Task: Copy, from the listing, every line in which the string "NMOS" is present.
===
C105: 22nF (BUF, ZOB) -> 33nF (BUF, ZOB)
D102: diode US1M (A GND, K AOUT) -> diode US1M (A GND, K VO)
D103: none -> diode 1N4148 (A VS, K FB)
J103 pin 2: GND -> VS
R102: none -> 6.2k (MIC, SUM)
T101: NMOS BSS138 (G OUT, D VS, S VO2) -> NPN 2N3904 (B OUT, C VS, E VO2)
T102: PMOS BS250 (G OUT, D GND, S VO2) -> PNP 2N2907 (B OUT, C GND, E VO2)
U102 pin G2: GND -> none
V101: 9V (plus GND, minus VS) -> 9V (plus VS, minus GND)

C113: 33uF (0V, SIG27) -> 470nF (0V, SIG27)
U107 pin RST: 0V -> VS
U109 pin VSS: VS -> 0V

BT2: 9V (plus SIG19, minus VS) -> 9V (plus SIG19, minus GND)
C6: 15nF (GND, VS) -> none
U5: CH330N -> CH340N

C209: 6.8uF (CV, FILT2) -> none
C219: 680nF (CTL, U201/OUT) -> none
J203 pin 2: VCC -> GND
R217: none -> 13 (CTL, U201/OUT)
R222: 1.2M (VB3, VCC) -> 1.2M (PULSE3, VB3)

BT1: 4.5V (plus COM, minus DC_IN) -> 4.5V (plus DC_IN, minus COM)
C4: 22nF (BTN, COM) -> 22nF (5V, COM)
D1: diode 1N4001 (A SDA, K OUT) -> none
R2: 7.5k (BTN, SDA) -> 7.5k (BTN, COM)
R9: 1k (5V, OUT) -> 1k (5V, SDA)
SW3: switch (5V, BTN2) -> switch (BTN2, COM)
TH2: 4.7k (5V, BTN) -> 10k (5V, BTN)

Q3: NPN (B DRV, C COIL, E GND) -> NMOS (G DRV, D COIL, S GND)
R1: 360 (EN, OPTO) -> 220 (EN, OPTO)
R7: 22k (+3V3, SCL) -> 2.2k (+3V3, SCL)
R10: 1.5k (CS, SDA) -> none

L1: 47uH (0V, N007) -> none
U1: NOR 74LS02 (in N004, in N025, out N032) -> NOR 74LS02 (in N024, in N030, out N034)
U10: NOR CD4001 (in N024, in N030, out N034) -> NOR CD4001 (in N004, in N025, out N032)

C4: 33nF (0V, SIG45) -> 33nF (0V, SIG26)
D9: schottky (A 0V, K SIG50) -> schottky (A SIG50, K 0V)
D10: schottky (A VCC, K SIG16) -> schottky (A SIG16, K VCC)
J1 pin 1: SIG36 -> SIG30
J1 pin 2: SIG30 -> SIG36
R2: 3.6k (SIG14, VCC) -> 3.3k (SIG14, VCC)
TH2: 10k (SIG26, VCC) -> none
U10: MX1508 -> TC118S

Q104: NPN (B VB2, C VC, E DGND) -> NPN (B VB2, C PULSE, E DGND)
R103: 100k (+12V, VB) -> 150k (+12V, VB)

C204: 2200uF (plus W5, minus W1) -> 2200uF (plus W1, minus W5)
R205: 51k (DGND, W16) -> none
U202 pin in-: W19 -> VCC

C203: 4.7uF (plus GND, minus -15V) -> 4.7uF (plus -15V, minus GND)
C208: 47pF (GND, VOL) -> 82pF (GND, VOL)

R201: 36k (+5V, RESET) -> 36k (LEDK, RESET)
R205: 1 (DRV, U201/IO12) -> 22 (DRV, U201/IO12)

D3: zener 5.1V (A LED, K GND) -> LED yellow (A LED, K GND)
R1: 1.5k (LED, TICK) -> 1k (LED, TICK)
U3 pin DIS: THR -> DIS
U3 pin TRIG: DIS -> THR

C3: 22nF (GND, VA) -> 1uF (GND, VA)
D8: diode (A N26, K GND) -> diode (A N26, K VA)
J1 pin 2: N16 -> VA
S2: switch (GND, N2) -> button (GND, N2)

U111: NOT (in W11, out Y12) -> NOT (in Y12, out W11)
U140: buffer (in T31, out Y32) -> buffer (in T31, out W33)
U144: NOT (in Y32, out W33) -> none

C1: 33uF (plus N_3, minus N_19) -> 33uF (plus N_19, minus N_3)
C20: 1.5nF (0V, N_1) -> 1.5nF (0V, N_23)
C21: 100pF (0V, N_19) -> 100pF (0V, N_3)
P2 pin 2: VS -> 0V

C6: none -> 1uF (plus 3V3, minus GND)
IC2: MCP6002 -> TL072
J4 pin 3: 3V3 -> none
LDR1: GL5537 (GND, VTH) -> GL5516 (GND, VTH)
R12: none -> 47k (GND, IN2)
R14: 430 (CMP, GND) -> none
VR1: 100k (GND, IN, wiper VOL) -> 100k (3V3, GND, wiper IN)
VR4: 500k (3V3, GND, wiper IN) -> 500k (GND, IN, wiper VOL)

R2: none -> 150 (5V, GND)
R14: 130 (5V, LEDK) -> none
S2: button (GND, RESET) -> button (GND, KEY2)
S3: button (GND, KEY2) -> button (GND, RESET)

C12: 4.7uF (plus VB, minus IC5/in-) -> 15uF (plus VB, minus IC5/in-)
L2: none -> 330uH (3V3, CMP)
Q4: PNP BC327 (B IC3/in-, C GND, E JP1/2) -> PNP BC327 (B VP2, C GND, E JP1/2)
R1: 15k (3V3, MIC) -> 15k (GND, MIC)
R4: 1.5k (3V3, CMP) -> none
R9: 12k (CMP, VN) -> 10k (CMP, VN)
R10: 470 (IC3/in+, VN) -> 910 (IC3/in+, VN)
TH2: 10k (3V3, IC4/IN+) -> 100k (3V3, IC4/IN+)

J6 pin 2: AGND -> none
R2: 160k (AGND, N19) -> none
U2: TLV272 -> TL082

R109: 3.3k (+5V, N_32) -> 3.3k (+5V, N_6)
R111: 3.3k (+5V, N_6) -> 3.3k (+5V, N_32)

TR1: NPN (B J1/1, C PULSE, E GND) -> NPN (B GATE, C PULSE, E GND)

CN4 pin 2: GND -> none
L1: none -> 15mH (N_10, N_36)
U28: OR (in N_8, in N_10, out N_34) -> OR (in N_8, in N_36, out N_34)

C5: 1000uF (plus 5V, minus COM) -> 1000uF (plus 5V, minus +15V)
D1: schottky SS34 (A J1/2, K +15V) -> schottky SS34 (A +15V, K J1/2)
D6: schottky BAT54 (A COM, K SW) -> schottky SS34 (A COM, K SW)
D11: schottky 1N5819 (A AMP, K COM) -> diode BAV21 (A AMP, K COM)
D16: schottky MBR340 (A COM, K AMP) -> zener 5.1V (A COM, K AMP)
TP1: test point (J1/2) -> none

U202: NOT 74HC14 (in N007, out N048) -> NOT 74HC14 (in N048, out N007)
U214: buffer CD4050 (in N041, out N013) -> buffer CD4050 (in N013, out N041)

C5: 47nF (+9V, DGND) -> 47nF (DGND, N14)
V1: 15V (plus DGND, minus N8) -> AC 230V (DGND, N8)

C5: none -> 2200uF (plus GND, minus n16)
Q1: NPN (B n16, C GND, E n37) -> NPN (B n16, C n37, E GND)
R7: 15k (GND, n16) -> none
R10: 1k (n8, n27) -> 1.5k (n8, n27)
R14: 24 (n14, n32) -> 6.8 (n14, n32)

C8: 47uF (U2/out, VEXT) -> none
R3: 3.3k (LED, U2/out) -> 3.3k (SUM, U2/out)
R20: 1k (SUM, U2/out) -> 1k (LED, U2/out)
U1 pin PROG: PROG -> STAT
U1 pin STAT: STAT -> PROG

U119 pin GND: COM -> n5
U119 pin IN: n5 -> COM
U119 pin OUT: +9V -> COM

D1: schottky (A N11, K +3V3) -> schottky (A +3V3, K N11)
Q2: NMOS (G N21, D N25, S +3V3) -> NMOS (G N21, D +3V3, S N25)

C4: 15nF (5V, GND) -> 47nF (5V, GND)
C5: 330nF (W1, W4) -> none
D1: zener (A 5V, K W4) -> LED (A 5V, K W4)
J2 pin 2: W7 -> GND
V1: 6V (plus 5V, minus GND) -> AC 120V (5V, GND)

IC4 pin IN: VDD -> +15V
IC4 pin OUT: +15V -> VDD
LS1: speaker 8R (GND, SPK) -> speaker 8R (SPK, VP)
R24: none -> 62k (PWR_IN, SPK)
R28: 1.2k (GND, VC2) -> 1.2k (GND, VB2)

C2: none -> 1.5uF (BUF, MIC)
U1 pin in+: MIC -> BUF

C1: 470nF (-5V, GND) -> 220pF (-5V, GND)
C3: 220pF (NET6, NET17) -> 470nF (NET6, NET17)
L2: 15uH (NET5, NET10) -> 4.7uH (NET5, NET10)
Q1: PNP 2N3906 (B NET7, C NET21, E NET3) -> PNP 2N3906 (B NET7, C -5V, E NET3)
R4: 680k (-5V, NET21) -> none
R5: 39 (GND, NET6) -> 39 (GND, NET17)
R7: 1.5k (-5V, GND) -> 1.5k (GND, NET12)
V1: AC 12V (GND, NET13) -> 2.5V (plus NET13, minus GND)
===
Written solution:
T101: NMOS BSS138 (G OUT, D VS, S VO2) -> NPN 2N3904 (B OUT, C VS, E VO2)
Q3: NPN (B DRV, C COIL, E GND) -> NMOS (G DRV, D COIL, S GND)
Q2: NMOS (G N21, D N25, S +3V3) -> NMOS (G N21, D +3V3, S N25)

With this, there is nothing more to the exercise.